--- Exercise material Enclosed Below ---
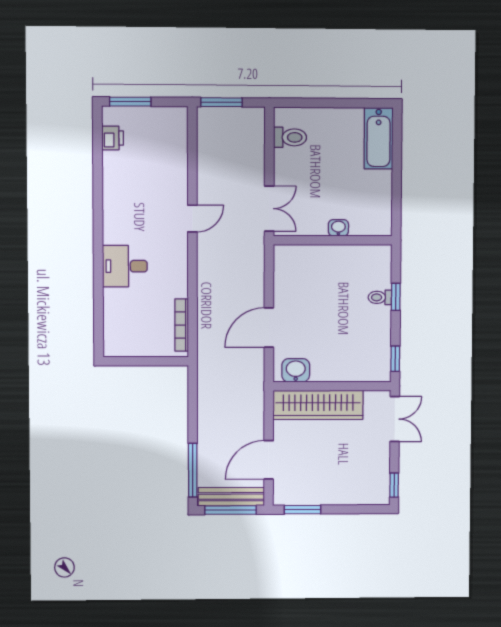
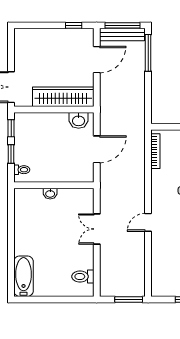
washbasin: (338, 228) -> (50, 194), moved
wall: (333, 240) -> (54, 185), moved
window: (396, 297) -> (11, 154), moved
window: (394, 485) -> (11, 42), removed
window: (302, 510) -> (74, 25), width x0.67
--- End of Enclosed Exercise material ---
Problem requirements >>
Lines from the one containing "window: (396, 297) -> (11, 154), moved" through the last line of the records, both included, are the only ones to print, each exactly as it is.

Solution to the exercise >>
window: (396, 297) -> (11, 154), moved
window: (394, 485) -> (11, 42), removed
window: (302, 510) -> (74, 25), width x0.67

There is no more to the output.